### LISTED ENTRIES
---

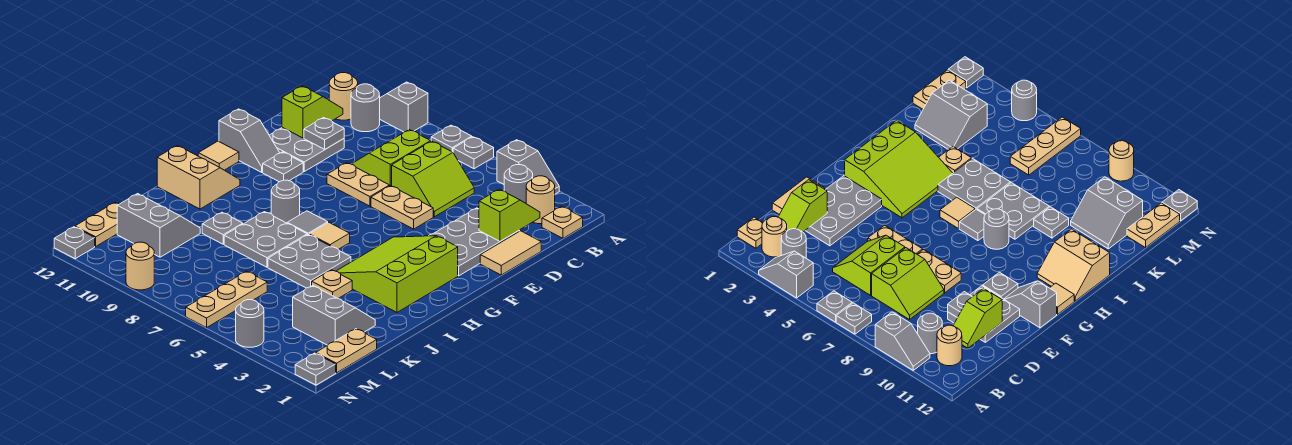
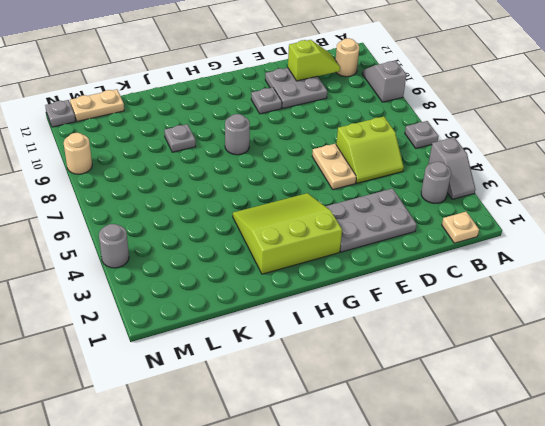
none -> grey plate A7 level 1
none -> tan round brick B2 level 1
none -> grey round brick B10 level 1
none -> lime slope C7:D8 level 1 top 7

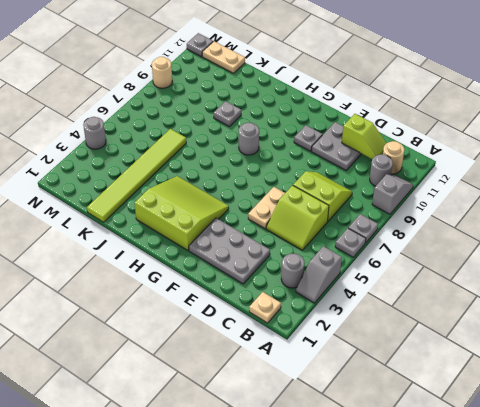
lime tile K1:K6 level 1 -> grey slope K2:L3 level 1 top L
none -> tan round brick B2 level 1
none -> tan tile D1:E1 level 1
none -> tan plate E7:E8 level 1
none -> grey slope F11:F12 level 1 top 12

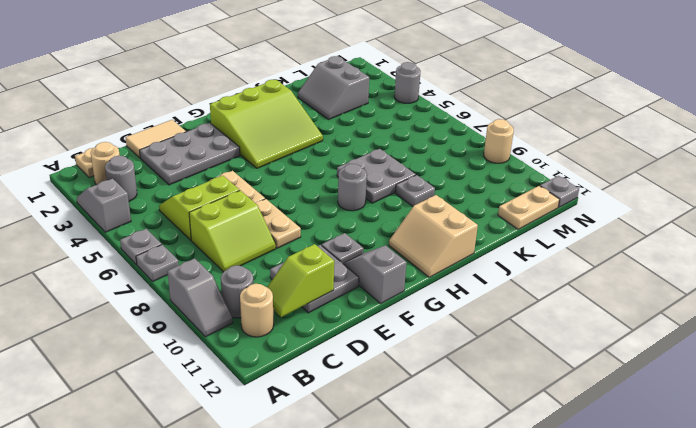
none -> tan tile G12 level 1
none -> tan tile H6 level 1
none -> grey tile H7 level 1
none -> grey plate I5:J6 level 1

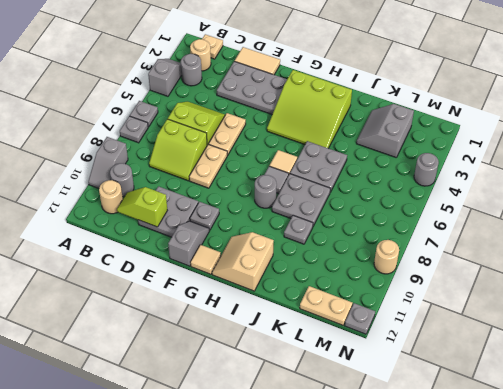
none -> tan plate J4 level 1
none -> grey slope K10:L11 level 1 top L
none -> tan plate L1:M1 level 1
none -> tan plate L6:N6 level 1

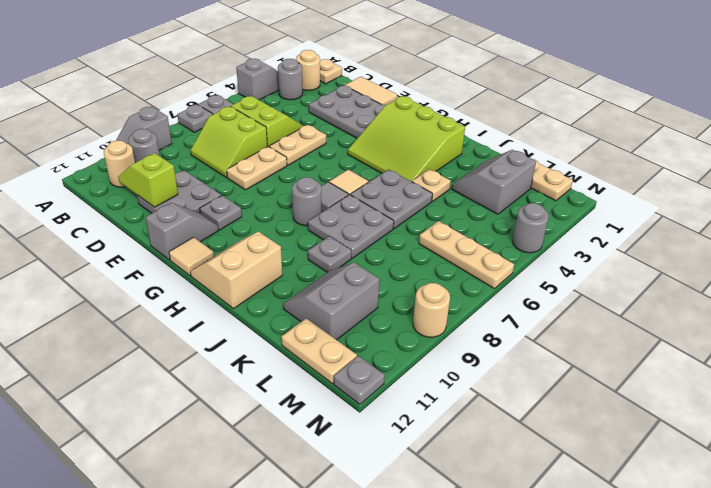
none -> grey plate N1 level 1
none -> lime slope C2:D2 level 2 top D
none -> grey plate D10 level 2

---

### WHAT YOU ARE ASKED TO DO
The required answer is an exact, picture-free copy of the lines from the opening of the listing above through the line with "none -> tan tile D1:E1 level 1".

### ANSWER TO THE PROBLEM
none -> grey plate A7 level 1
none -> tan round brick B2 level 1
none -> grey round brick B10 level 1
none -> lime slope C7:D8 level 1 top 7

lime tile K1:K6 level 1 -> grey slope K2:L3 level 1 top L
none -> tan round brick B2 level 1
none -> tan tile D1:E1 level 1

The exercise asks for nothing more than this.